● **Exercise**
Drop every picture, then transcribe the remaining data exactly.

══ Provided material ══

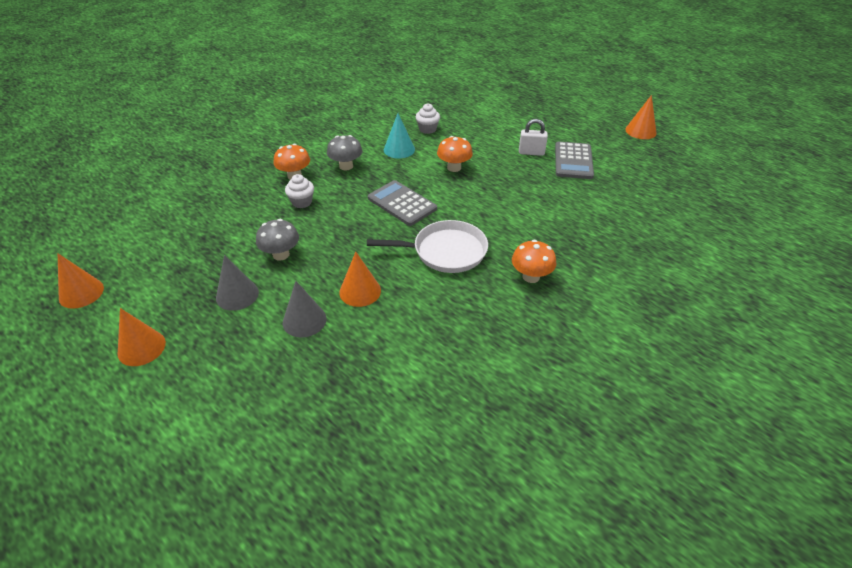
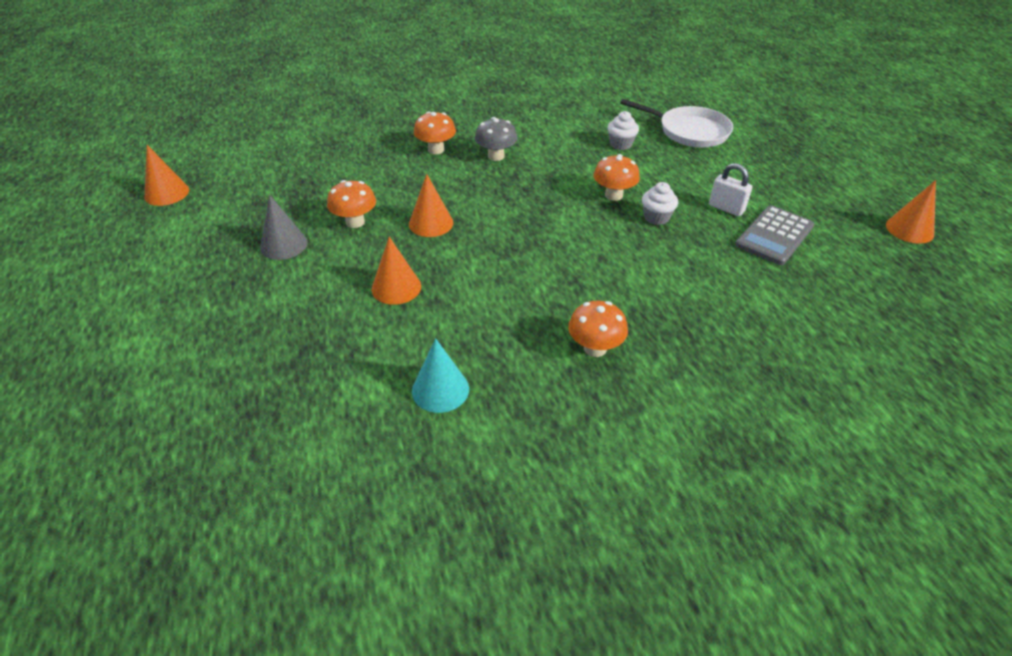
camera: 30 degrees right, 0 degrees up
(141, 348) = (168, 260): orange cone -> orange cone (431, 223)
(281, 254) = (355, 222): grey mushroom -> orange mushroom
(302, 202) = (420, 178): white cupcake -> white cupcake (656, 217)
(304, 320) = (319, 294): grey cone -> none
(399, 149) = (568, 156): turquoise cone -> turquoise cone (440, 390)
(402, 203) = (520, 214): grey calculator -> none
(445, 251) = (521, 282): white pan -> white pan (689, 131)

═══

● **Response below**
camera: 30 degrees right, 0 degrees up
(141, 348) = (168, 260): orange cone -> orange cone (431, 223)
(281, 254) = (355, 222): grey mushroom -> orange mushroom
(302, 202) = (420, 178): white cupcake -> white cupcake (656, 217)
(304, 320) = (319, 294): grey cone -> none
(399, 149) = (568, 156): turquoise cone -> turquoise cone (440, 390)
(402, 203) = (520, 214): grey calculator -> none
(445, 251) = (521, 282): white pan -> white pan (689, 131)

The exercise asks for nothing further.